Excluding pictures, retype the line with "P1 pin 2: GND -> n11" and each line that follows it to the end of the data below, word for word.

═════ Data for this task ═════

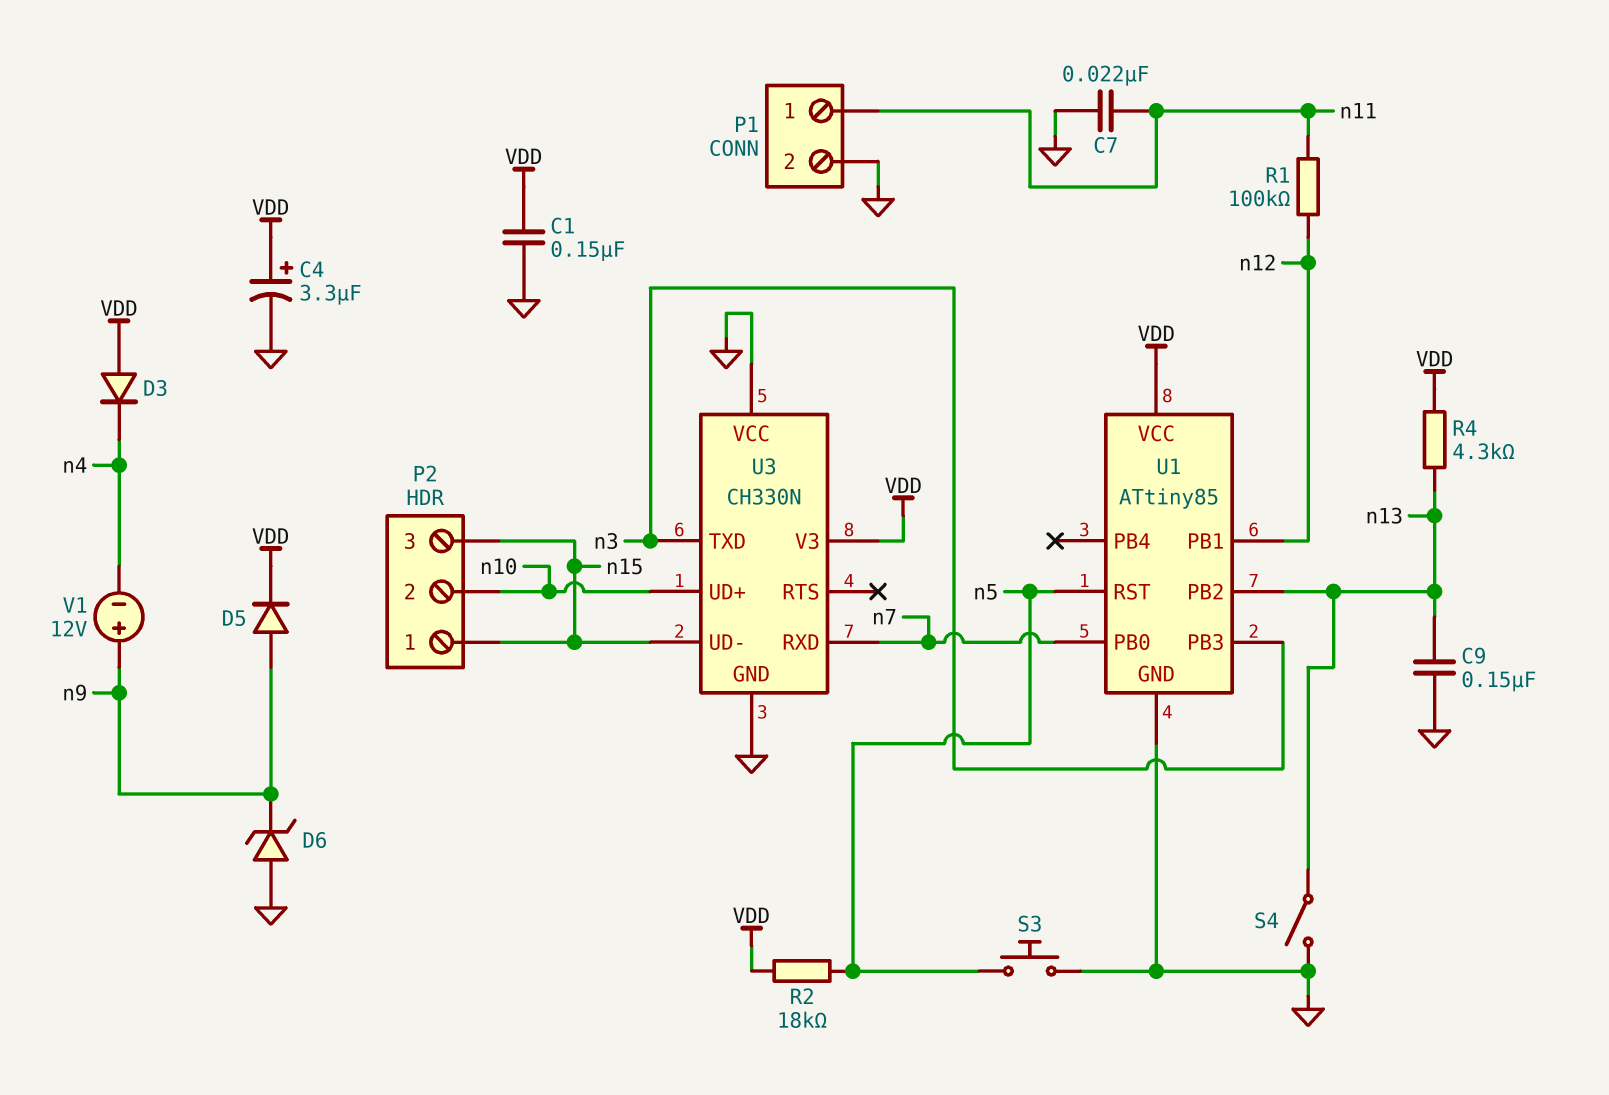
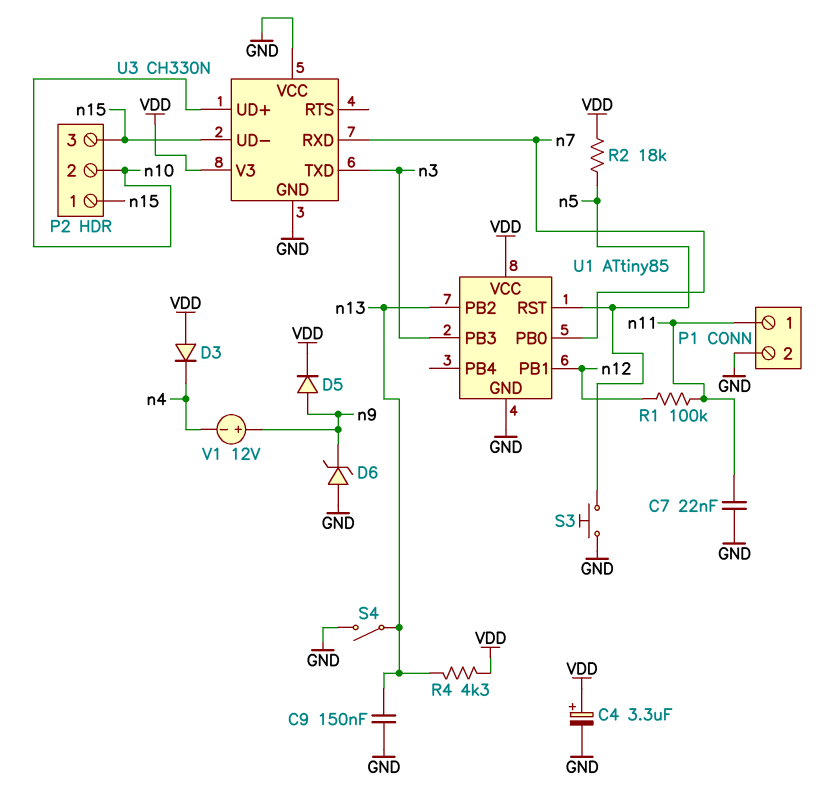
C1: 150nF (GND, VDD) -> none

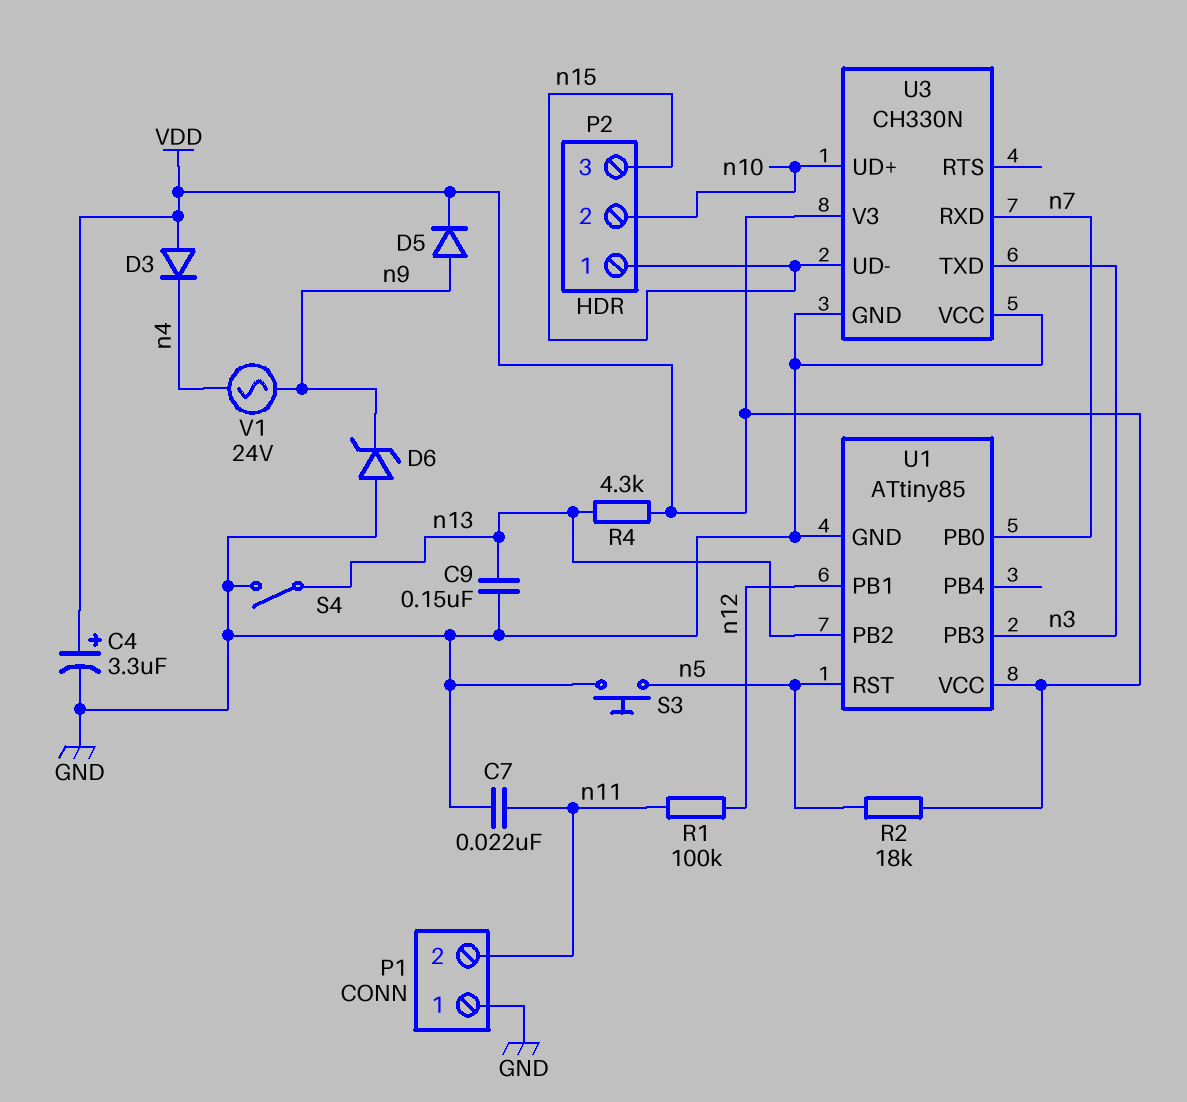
P1 pin 1: n11 -> GND
P1 pin 2: GND -> n11
V1: 12V (plus n9, minus n4) -> AC 24V (n4, n9)

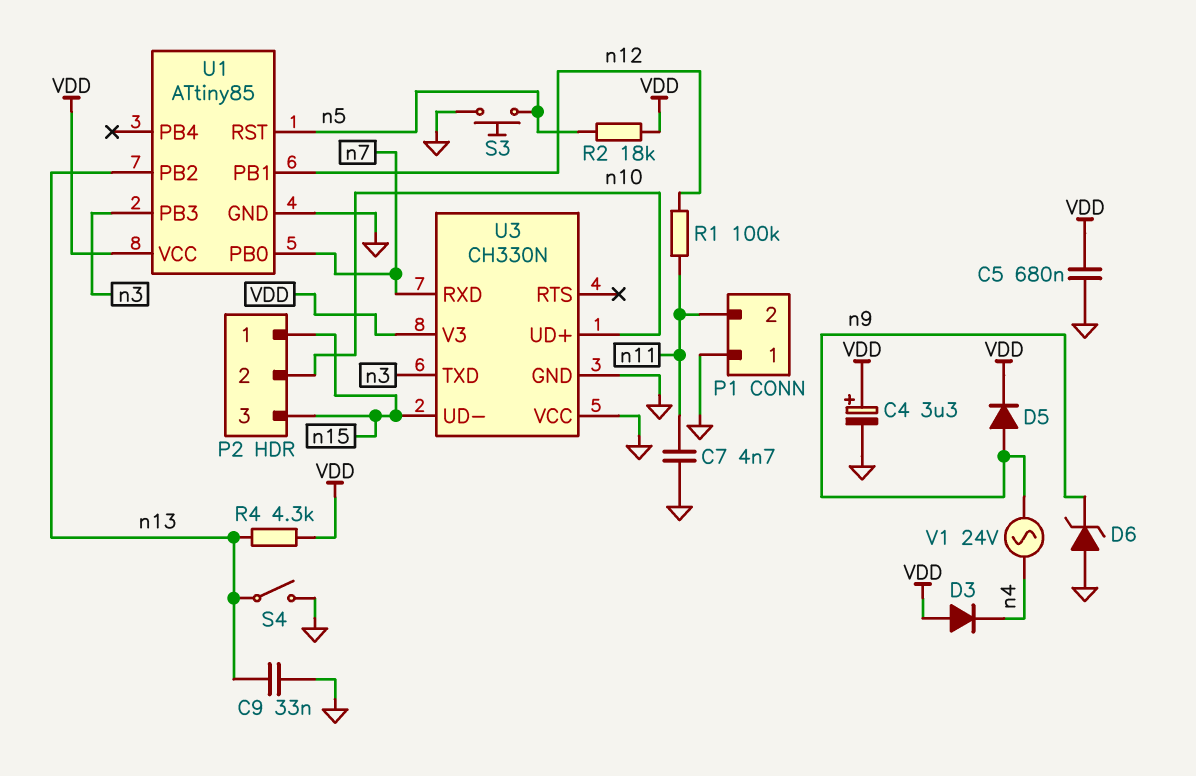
C5: none -> 680nF (GND, VDD)
C7: 22nF (GND, n11) -> 4.7nF (GND, n11)
C9: 150nF (GND, n13) -> 33nF (GND, n13)

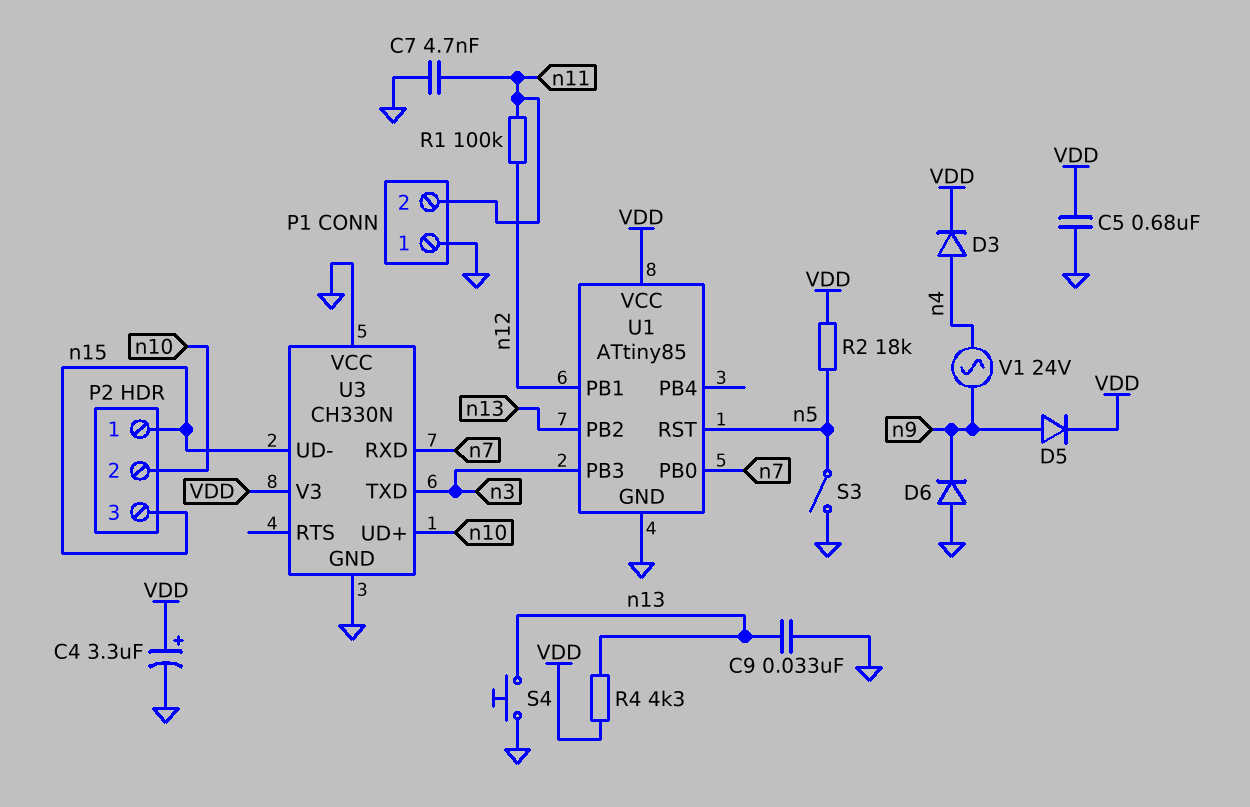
D3: diode (A VDD, K n4) -> diode (A n4, K VDD)
D6: zener (A GND, K n9) -> diode (A GND, K n9)
S3: button (GND, n5) -> switch (GND, n5)
S4: switch (GND, n13) -> button (GND, n13)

═════

» **Answer for this exercise**
P1 pin 2: GND -> n11
V1: 12V (plus n9, minus n4) -> AC 24V (n4, n9)

C5: none -> 680nF (GND, VDD)
C7: 22nF (GND, n11) -> 4.7nF (GND, n11)
C9: 150nF (GND, n13) -> 33nF (GND, n13)

D3: diode (A VDD, K n4) -> diode (A n4, K VDD)
D6: zener (A GND, K n9) -> diode (A GND, K n9)
S3: button (GND, n5) -> switch (GND, n5)
S4: switch (GND, n13) -> button (GND, n13)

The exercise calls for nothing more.